> Data for analysis:
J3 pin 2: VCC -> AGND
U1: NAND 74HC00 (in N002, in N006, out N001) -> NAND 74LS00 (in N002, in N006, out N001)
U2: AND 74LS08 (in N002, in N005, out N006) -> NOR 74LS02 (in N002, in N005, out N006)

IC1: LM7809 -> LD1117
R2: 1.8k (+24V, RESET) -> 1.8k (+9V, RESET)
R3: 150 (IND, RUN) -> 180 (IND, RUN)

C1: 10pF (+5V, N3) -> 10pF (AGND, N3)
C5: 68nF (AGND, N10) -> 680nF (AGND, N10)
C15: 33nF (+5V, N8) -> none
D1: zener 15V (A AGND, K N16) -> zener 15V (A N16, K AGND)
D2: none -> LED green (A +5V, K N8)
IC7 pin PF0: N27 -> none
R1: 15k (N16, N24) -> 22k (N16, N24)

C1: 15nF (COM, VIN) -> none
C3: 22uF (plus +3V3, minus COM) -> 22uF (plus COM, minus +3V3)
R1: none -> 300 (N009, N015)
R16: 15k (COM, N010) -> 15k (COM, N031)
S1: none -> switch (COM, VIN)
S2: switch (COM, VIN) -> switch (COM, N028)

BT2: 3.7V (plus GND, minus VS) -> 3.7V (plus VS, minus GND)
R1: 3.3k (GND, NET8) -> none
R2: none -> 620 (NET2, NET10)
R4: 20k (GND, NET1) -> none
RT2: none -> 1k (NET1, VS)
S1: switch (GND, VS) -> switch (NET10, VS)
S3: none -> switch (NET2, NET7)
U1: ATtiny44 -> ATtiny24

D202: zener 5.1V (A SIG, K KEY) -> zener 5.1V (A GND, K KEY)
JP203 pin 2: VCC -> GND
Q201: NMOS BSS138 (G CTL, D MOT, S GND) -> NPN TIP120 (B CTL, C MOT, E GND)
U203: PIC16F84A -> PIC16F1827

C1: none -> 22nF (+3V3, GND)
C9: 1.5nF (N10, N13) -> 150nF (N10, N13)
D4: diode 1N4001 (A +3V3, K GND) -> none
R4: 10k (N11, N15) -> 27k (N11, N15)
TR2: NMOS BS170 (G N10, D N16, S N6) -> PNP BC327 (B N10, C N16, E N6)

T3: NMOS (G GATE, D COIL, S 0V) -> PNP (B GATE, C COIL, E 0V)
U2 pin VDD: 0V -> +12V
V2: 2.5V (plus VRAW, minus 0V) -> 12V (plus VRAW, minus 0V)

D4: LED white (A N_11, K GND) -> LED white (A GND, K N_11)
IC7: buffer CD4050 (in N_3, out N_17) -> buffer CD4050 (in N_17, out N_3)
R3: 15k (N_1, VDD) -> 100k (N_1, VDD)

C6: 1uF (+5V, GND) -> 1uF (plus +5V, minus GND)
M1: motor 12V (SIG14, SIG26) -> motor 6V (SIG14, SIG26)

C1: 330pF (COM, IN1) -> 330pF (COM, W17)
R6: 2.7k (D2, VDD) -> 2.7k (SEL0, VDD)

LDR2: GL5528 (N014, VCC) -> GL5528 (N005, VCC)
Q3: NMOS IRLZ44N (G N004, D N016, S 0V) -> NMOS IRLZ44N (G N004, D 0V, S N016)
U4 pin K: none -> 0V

> Task item: The answer must consist of every line from the entries above that contains "switch".

> Task solution:
S1: none -> switch (COM, VIN)
S2: switch (COM, VIN) -> switch (COM, N028)
S1: switch (GND, VS) -> switch (NET10, VS)
S3: none -> switch (NET2, NET7)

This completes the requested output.